### Gegebene Informationen
==============================

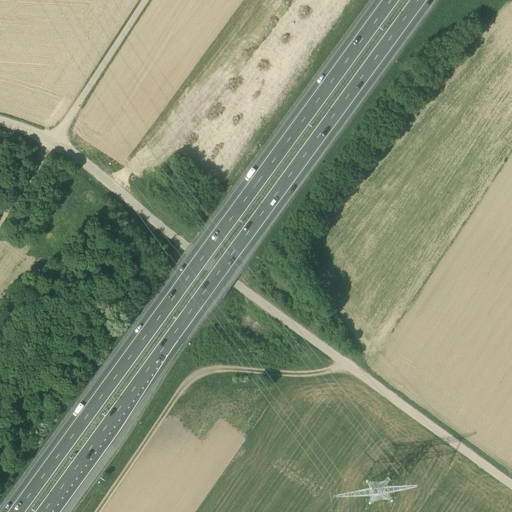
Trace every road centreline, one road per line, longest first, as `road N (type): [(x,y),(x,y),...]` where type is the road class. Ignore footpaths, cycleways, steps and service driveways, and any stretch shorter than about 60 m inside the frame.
road 1 (motorway): [(386,0),(12,511)]
road 2 (motorway): [(47,511),(421,0)]
road 3 (unclassified): [(210,264),(511,484)]
road 4 (track): [(342,361),(306,373),(218,367),(191,374),(93,511)]
road 5 (track): [(374,511),(209,399),(184,399),(155,421)]
road 6 (unclassified): [(210,264),(52,143)]
road 7 (unclassified): [(52,143),(144,0)]
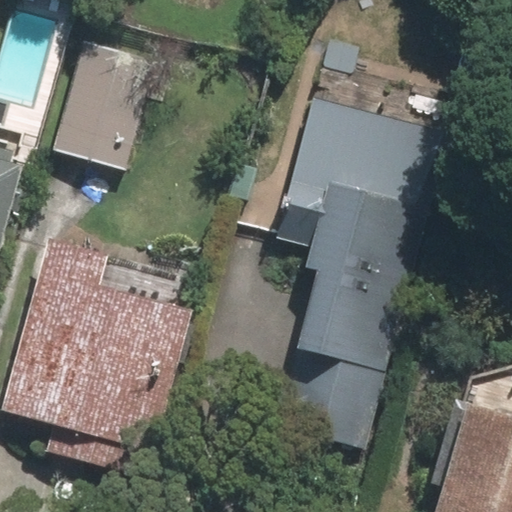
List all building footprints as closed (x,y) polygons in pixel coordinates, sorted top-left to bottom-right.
[(161,51),(88,31),(57,146),(130,166),(161,51)] [(457,123),(316,89),(291,195),(324,203),(308,269),(325,273),(289,421),(381,443),(457,123)] [(0,278),(32,160),(0,151),(0,278)] [(212,266),(62,223),(10,404),(159,447),(212,266)] [(511,511),(511,355),(487,348),(449,476),(457,478),(447,511),(511,511)]
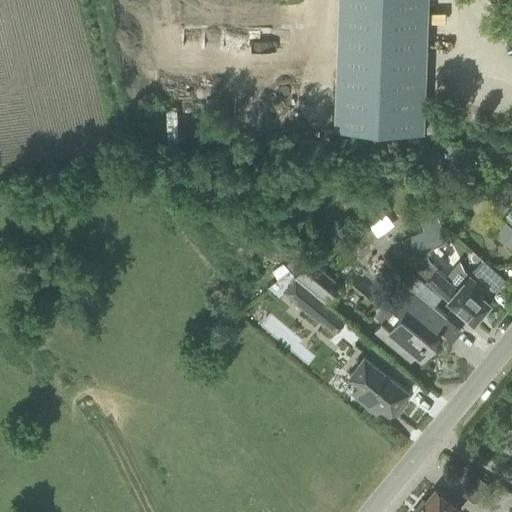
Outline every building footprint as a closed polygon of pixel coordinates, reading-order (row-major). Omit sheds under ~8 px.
[(333,0),(330,128),(423,130),(425,0),(333,0)] [(422,155),(430,193),(447,189),(440,151),(422,155)] [(462,190),(443,193),(444,199),(463,197),(462,190)] [(415,254),(449,238),(429,194),(423,196),(427,206),(421,209),(428,225),(406,235),(415,254)] [(432,198),(446,230),(452,227),(438,196),(432,198)] [(511,207),(506,214),(508,215),(493,230),(507,244),(511,238),(511,207)] [(297,274),(327,300),(327,301),(336,291),(330,286),(335,280),(312,259),(310,262),(299,252),(287,266),(297,274)] [(385,255),(381,260),(381,263),(381,265),(383,268),(385,269),(387,270),(390,271),(392,270),(397,265),(385,255)] [(437,269),(429,261),(426,255),(410,263),(428,279),(459,307),(474,320),(491,301),(488,298),(505,278),(483,258),(469,273),(464,269),(460,260),(459,261),(460,262),(446,277),(437,269)] [(326,301),(327,300),(297,274),(294,276),(295,277),(285,290),(294,298),(293,299),(318,320),(320,318),(335,331),(345,319),(345,320),(346,318),(326,302),(326,301)] [(447,316),(432,303),(400,277),(384,296),(402,311),(390,326),(382,320),(375,329),(411,359),(416,353),(422,358),(437,340),(431,335),(447,316)] [(409,387),(391,373),(392,371),(366,351),(364,353),(365,353),(350,372),(360,380),(352,391),(356,395),(355,396),(376,413),(383,404),(390,409),(390,410),(396,414),(408,399),(403,395),(409,387)] [(456,511),(459,508),(451,501),(436,489),(426,501),(424,499),(417,508),(422,511),(456,511)]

==============================

Formatiere alle Zeilen oben als nummerierte Liste und lass dabei Leerzeilen weg. Die Bilder sollen in der Antwort nicht erscheinen.

### Ergebnis
1. Trace every road centreline, one road per line, longest first, as `road N (type): [(x,y),(x,y),...]` where type is the road class. Ignore footpaths, cycleways, steps and service driveways, and any stretch shorter than about 60 m inside the frame.
2. road 1 (motorway): [(386,0),(12,511)]
3. road 2 (motorway): [(47,511),(421,0)]
4. road 3 (unclassified): [(210,264),(511,484)]
5. road 4 (track): [(342,361),(306,373),(218,367),(191,374),(93,511)]
6. road 5 (track): [(374,511),(209,399),(184,399),(155,421)]
7. road 6 (unclassified): [(210,264),(52,143)]
8. road 7 (unclassified): [(52,143),(144,0)]
9. List all building footprints as closed (x,y) polygons in pixel coordinates, sorted top-left to bottom-right.
10. [(161,51),(88,31),(57,146),(130,166),(161,51)] [(457,123),(316,89),(291,195),(324,203),(308,269),(325,273),(289,421),(381,443),(457,123)] [(0,278),(32,160),(0,151),(0,278)] [(212,266),(62,223),(10,404),(159,447),(212,266)] [(511,511),(511,355),(487,348),(449,476),(457,478),(447,511),(511,511)]
11. Outline every building footprint as a closed polygon of pixel coordinates, reading-order (row-major). Omit sheds under ~8 px.
12. [(333,0),(330,128),(423,130),(425,0),(333,0)] [(422,155),(430,193),(447,189),(440,151),(422,155)] [(462,190),(443,193),(444,199),(463,197),(462,190)] [(415,254),(449,238),(429,194),(423,196),(427,206),(421,209),(428,225),(406,235),(415,254)] [(432,198),(446,230),(452,227),(438,196),(432,198)] [(511,207),(506,214),(508,215),(493,230),(507,244),(511,238),(511,207)] [(297,274),(327,300),(327,301),(336,291),(330,286),(335,280),(312,259),(310,262),(299,252),(287,266),(297,274)] [(385,255),(381,260),(381,263),(381,265),(383,268),(385,269),(387,270),(390,271),(392,270),(397,265),(385,255)] [(437,269),(429,261),(426,255),(410,263),(428,279),(459,307),(474,320),(491,301),(488,298),(505,278),(483,258),(469,273),(464,269),(460,260),(459,261),(460,262),(446,277),(437,269)] [(326,301),(327,300),(297,274),(294,276),(295,277),(285,290),(294,298),(293,299),(318,320),(320,318),(335,331),(345,319),(345,320),(346,318),(326,302),(326,301)] [(447,316),(432,303),(400,277),(384,296),(402,311),(390,326),(382,320),(375,329),(411,359),(416,353),(422,358),(437,340),(431,335),(447,316)] [(409,387),(391,373),(392,371),(366,351),(364,353),(365,353),(350,372),(360,380),(352,391),(356,395),(355,396),(376,413),(383,404),(390,409),(390,410),(396,414),(408,399),(403,395),(409,387)] [(456,511),(459,508),(451,501),(436,489),(426,501),(424,499),(417,508),(422,511),(456,511)]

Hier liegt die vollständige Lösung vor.